- **ASSIGNMENT**:
Copy out again, unchanged, the listing below from the line that has "R1: 910 (ADJ, VDD) -> 47k (ADJ, VDD)" through the line that has "T3: NPN (B EN_N, C".

- **DATA FOR REVIEW**:
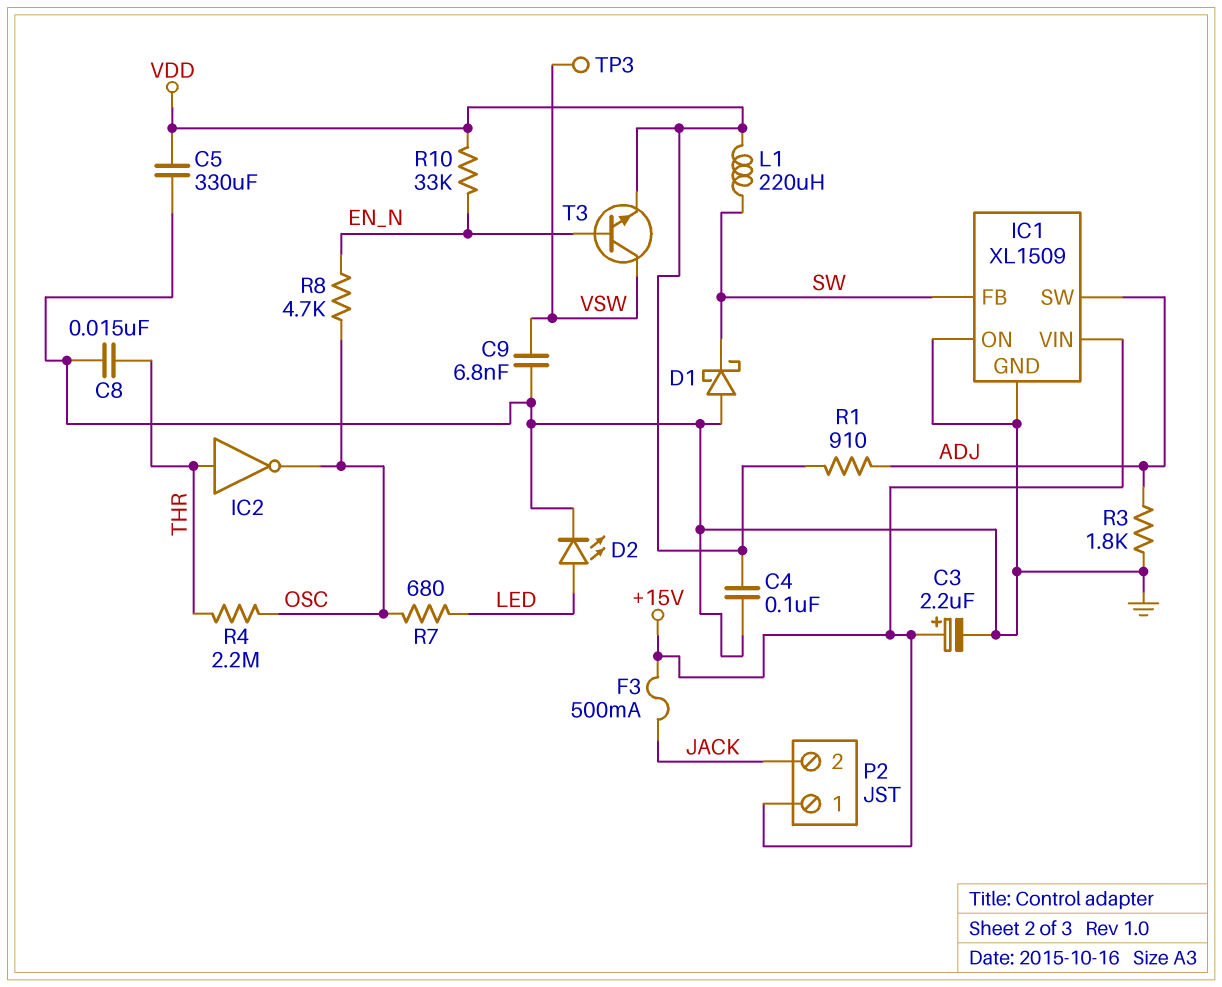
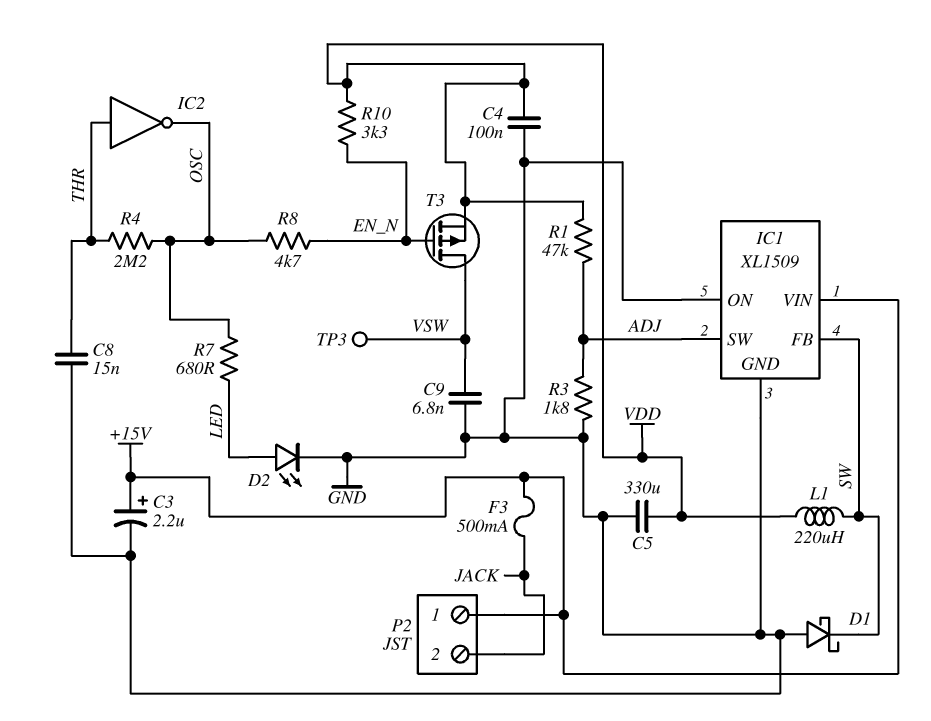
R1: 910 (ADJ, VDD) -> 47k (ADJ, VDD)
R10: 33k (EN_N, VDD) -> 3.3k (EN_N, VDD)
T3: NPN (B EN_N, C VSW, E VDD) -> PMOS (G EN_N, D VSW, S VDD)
==
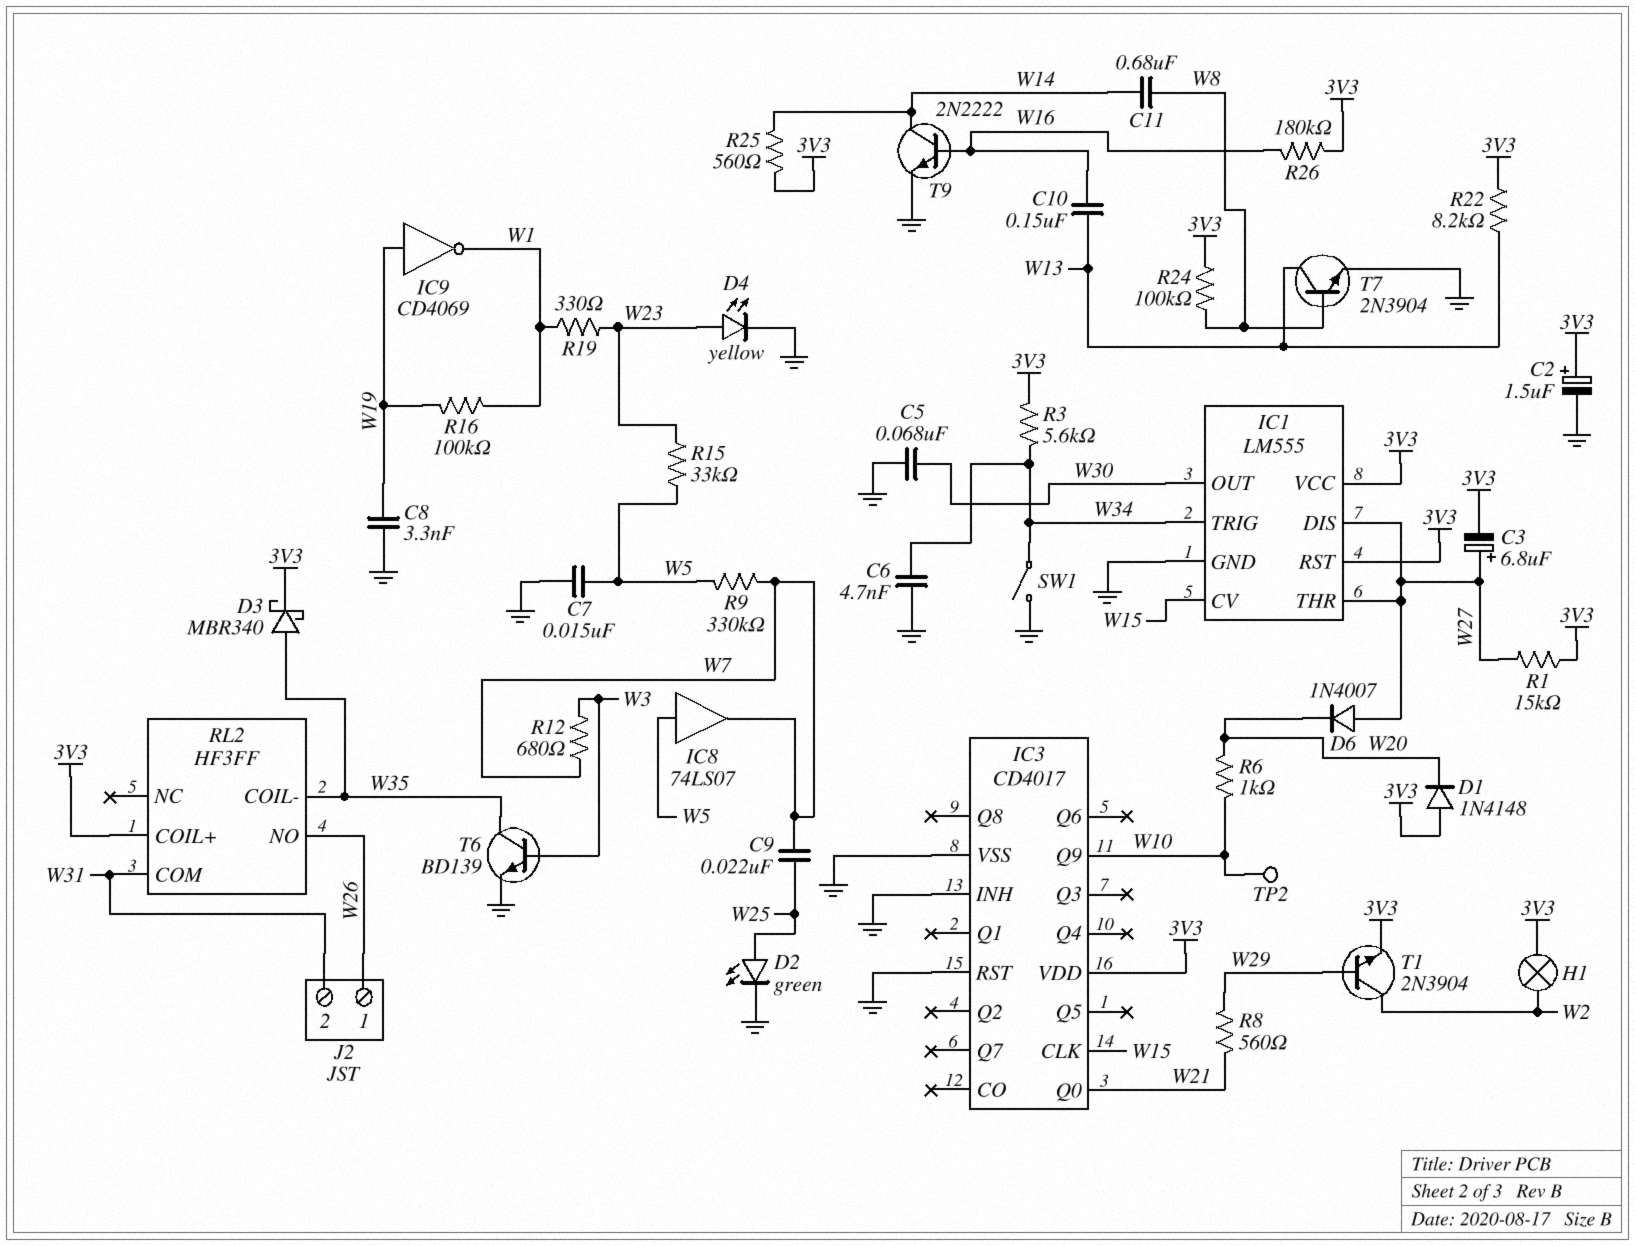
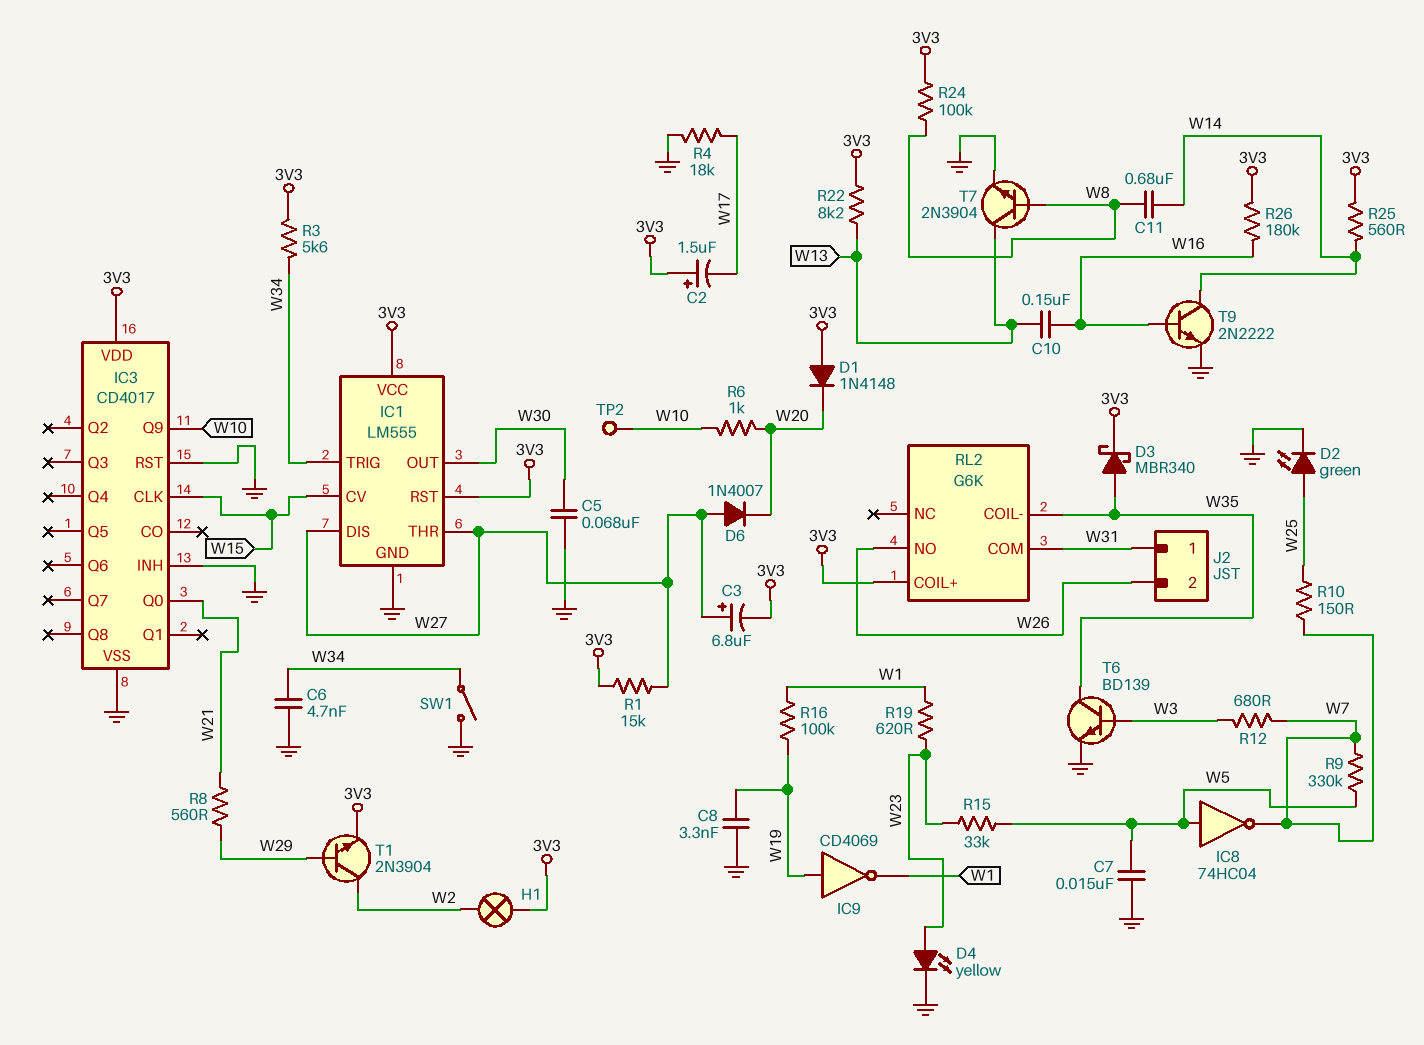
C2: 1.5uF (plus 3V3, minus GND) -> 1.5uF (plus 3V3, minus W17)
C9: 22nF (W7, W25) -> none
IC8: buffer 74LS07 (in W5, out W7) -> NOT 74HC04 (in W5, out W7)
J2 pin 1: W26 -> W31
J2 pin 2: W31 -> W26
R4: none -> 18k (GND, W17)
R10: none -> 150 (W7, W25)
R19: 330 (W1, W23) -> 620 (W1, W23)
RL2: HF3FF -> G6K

- **TASK RESULT**:
R1: 910 (ADJ, VDD) -> 47k (ADJ, VDD)
R10: 33k (EN_N, VDD) -> 3.3k (EN_N, VDD)
T3: NPN (B EN_N, C VSW, E VDD) -> PMOS (G EN_N, D VSW, S VDD)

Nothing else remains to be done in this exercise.